All of the data that follows should be given again exactly, without its images.
*** Material for the task
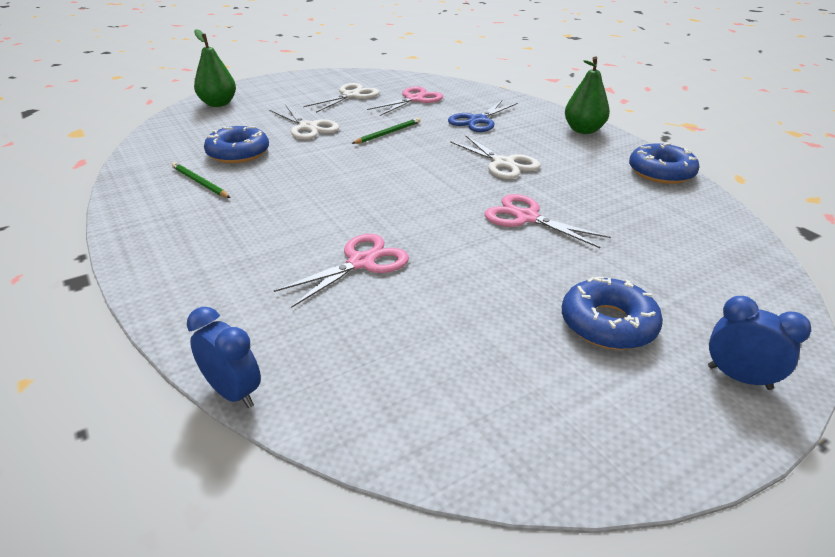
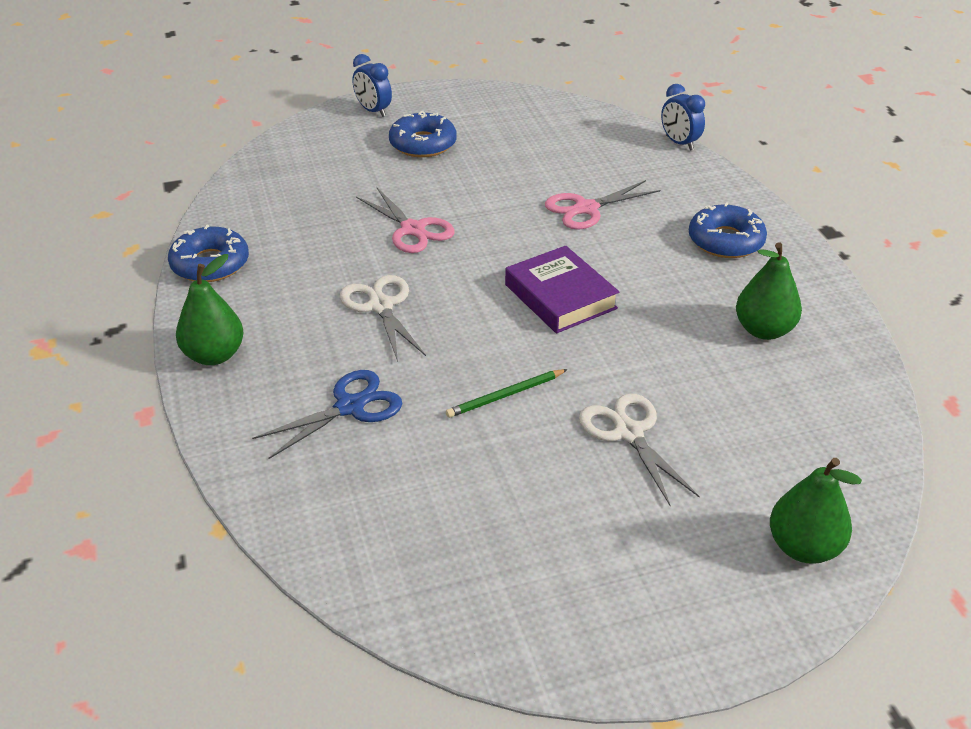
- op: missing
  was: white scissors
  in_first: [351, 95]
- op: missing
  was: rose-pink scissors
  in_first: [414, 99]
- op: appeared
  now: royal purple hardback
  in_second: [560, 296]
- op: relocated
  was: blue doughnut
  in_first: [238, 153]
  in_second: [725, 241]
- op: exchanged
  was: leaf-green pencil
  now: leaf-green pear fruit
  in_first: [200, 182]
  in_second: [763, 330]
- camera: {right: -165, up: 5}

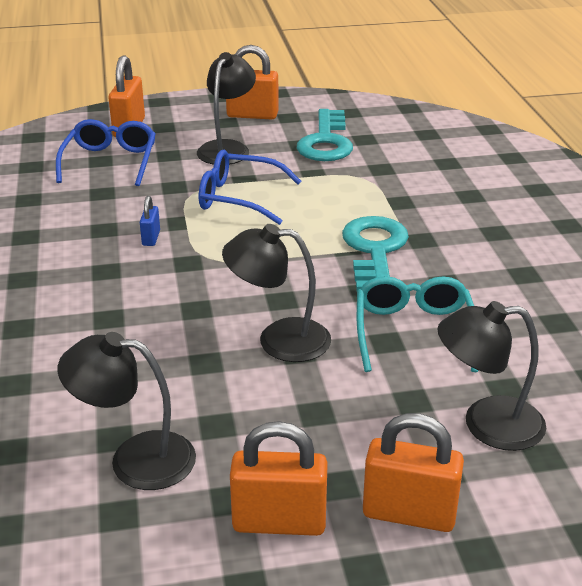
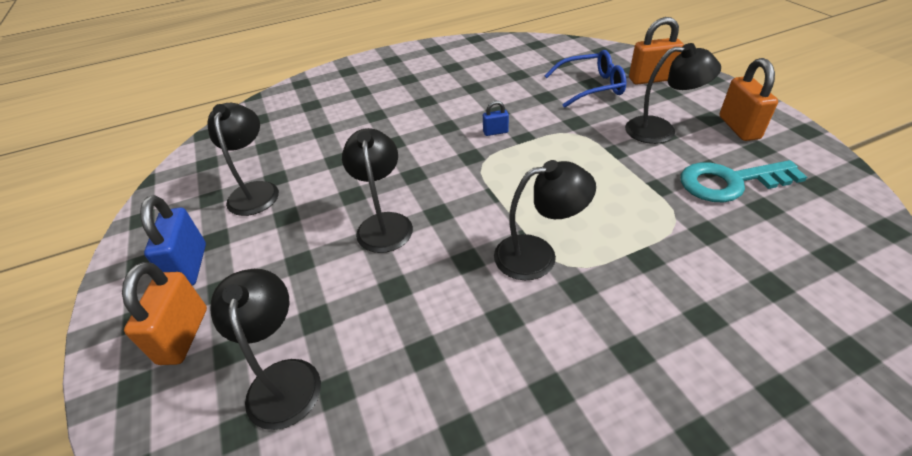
- op: missing
  was: blue spectacles
  in_first: [239, 198]
- op: missing
  was: teal spectacles
  in_first: [414, 332]
- op: exchanged
  was: teal door key
  now: jet-black reading lamp
  in_first: [374, 250]
  in_second: [538, 255]
- op: colour
  was: orange small lock
  now: blue small lock
  in_first: [279, 522]
  in_second: [190, 266]
- camera: {right: 80, up: 10}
******
-- Task response --
- op: missing
  was: white scissors
  in_first: [351, 95]
- op: missing
  was: rose-pink scissors
  in_first: [414, 99]
- op: appeared
  now: royal purple hardback
  in_second: [560, 296]
- op: relocated
  was: blue doughnut
  in_first: [238, 153]
  in_second: [725, 241]
- op: exchanged
  was: leaf-green pencil
  now: leaf-green pear fruit
  in_first: [200, 182]
  in_second: [763, 330]
- camera: {right: -165, up: 5}

- op: missing
  was: blue spectacles
  in_first: [239, 198]
- op: missing
  was: teal spectacles
  in_first: [414, 332]
- op: exchanged
  was: teal door key
  now: jet-black reading lamp
  in_first: [374, 250]
  in_second: [538, 255]
- op: colour
  was: orange small lock
  now: blue small lock
  in_first: [279, 522]
  in_second: [190, 266]
- camera: {right: 80, up: 10}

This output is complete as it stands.